**Required action**.
An exact reproduction of each record is required.

**Data for this exercise**.

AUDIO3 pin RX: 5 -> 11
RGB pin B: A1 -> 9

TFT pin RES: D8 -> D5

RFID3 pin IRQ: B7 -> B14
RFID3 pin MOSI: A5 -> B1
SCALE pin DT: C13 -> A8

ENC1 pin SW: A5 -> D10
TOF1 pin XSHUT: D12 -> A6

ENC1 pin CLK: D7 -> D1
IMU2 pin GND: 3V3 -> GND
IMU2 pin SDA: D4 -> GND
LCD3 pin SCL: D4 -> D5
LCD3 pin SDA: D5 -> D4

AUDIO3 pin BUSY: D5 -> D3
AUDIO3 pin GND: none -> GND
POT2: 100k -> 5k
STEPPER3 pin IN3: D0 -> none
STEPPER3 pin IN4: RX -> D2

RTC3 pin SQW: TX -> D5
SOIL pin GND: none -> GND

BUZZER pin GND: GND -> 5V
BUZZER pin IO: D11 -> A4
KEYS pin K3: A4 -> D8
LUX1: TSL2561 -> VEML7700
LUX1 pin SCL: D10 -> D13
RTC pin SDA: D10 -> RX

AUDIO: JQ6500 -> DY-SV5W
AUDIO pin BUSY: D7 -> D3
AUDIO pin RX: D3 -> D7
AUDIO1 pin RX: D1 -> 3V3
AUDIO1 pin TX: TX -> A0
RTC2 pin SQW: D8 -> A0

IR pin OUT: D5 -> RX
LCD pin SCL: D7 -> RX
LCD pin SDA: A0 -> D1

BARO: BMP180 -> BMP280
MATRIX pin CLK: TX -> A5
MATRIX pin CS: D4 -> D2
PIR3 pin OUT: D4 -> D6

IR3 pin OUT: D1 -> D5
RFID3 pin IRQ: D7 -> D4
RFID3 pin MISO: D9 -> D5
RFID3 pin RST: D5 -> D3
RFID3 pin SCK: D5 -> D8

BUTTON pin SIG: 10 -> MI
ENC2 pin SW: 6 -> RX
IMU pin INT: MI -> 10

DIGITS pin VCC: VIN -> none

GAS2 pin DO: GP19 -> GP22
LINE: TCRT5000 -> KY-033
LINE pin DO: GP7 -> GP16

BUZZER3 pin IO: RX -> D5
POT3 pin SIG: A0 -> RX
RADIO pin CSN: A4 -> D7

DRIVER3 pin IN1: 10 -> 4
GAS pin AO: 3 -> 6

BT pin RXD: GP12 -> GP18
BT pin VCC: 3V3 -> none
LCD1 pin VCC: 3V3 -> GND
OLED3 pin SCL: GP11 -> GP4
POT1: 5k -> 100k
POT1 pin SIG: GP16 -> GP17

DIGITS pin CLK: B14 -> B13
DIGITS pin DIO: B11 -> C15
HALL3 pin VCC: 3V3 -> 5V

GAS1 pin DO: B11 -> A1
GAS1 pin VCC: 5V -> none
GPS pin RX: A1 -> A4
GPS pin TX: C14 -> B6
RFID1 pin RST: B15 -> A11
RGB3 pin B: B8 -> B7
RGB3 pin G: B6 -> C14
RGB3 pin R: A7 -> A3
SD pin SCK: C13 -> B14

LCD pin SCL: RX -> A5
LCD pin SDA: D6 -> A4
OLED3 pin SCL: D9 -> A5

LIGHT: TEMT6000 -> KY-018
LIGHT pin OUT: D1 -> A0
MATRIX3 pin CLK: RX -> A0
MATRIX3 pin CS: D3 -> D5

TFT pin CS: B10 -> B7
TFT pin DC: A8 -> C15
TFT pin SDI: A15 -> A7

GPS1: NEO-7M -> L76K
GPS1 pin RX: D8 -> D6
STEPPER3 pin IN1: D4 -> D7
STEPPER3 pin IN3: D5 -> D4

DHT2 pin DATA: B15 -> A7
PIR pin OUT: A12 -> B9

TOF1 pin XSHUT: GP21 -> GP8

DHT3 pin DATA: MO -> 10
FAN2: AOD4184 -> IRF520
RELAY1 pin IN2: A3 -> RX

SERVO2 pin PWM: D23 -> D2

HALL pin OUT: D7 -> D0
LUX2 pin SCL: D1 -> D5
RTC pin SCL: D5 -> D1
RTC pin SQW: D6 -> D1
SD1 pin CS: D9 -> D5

**Solution below**.
AUDIO3 pin RX: 5 -> 11
RGB pin B: A1 -> 9

TFT pin RES: D8 -> D5

RFID3 pin IRQ: B7 -> B14
RFID3 pin MOSI: A5 -> B1
SCALE pin DT: C13 -> A8

ENC1 pin SW: A5 -> D10
TOF1 pin XSHUT: D12 -> A6

ENC1 pin CLK: D7 -> D1
IMU2 pin GND: 3V3 -> GND
IMU2 pin SDA: D4 -> GND
LCD3 pin SCL: D4 -> D5
LCD3 pin SDA: D5 -> D4

AUDIO3 pin BUSY: D5 -> D3
AUDIO3 pin GND: none -> GND
POT2: 100k -> 5k
STEPPER3 pin IN3: D0 -> none
STEPPER3 pin IN4: RX -> D2

RTC3 pin SQW: TX -> D5
SOIL pin GND: none -> GND

BUZZER pin GND: GND -> 5V
BUZZER pin IO: D11 -> A4
KEYS pin K3: A4 -> D8
LUX1: TSL2561 -> VEML7700
LUX1 pin SCL: D10 -> D13
RTC pin SDA: D10 -> RX

AUDIO: JQ6500 -> DY-SV5W
AUDIO pin BUSY: D7 -> D3
AUDIO pin RX: D3 -> D7
AUDIO1 pin RX: D1 -> 3V3
AUDIO1 pin TX: TX -> A0
RTC2 pin SQW: D8 -> A0

IR pin OUT: D5 -> RX
LCD pin SCL: D7 -> RX
LCD pin SDA: A0 -> D1

BARO: BMP180 -> BMP280
MATRIX pin CLK: TX -> A5
MATRIX pin CS: D4 -> D2
PIR3 pin OUT: D4 -> D6

IR3 pin OUT: D1 -> D5
RFID3 pin IRQ: D7 -> D4
RFID3 pin MISO: D9 -> D5
RFID3 pin RST: D5 -> D3
RFID3 pin SCK: D5 -> D8

BUTTON pin SIG: 10 -> MI
ENC2 pin SW: 6 -> RX
IMU pin INT: MI -> 10

DIGITS pin VCC: VIN -> none

GAS2 pin DO: GP19 -> GP22
LINE: TCRT5000 -> KY-033
LINE pin DO: GP7 -> GP16

BUZZER3 pin IO: RX -> D5
POT3 pin SIG: A0 -> RX
RADIO pin CSN: A4 -> D7

DRIVER3 pin IN1: 10 -> 4
GAS pin AO: 3 -> 6

BT pin RXD: GP12 -> GP18
BT pin VCC: 3V3 -> none
LCD1 pin VCC: 3V3 -> GND
OLED3 pin SCL: GP11 -> GP4
POT1: 5k -> 100k
POT1 pin SIG: GP16 -> GP17

DIGITS pin CLK: B14 -> B13
DIGITS pin DIO: B11 -> C15
HALL3 pin VCC: 3V3 -> 5V

GAS1 pin DO: B11 -> A1
GAS1 pin VCC: 5V -> none
GPS pin RX: A1 -> A4
GPS pin TX: C14 -> B6
RFID1 pin RST: B15 -> A11
RGB3 pin B: B8 -> B7
RGB3 pin G: B6 -> C14
RGB3 pin R: A7 -> A3
SD pin SCK: C13 -> B14

LCD pin SCL: RX -> A5
LCD pin SDA: D6 -> A4
OLED3 pin SCL: D9 -> A5

LIGHT: TEMT6000 -> KY-018
LIGHT pin OUT: D1 -> A0
MATRIX3 pin CLK: RX -> A0
MATRIX3 pin CS: D3 -> D5

TFT pin CS: B10 -> B7
TFT pin DC: A8 -> C15
TFT pin SDI: A15 -> A7

GPS1: NEO-7M -> L76K
GPS1 pin RX: D8 -> D6
STEPPER3 pin IN1: D4 -> D7
STEPPER3 pin IN3: D5 -> D4

DHT2 pin DATA: B15 -> A7
PIR pin OUT: A12 -> B9

TOF1 pin XSHUT: GP21 -> GP8

DHT3 pin DATA: MO -> 10
FAN2: AOD4184 -> IRF520
RELAY1 pin IN2: A3 -> RX

SERVO2 pin PWM: D23 -> D2

HALL pin OUT: D7 -> D0
LUX2 pin SCL: D1 -> D5
RTC pin SCL: D5 -> D1
RTC pin SQW: D6 -> D1
SD1 pin CS: D9 -> D5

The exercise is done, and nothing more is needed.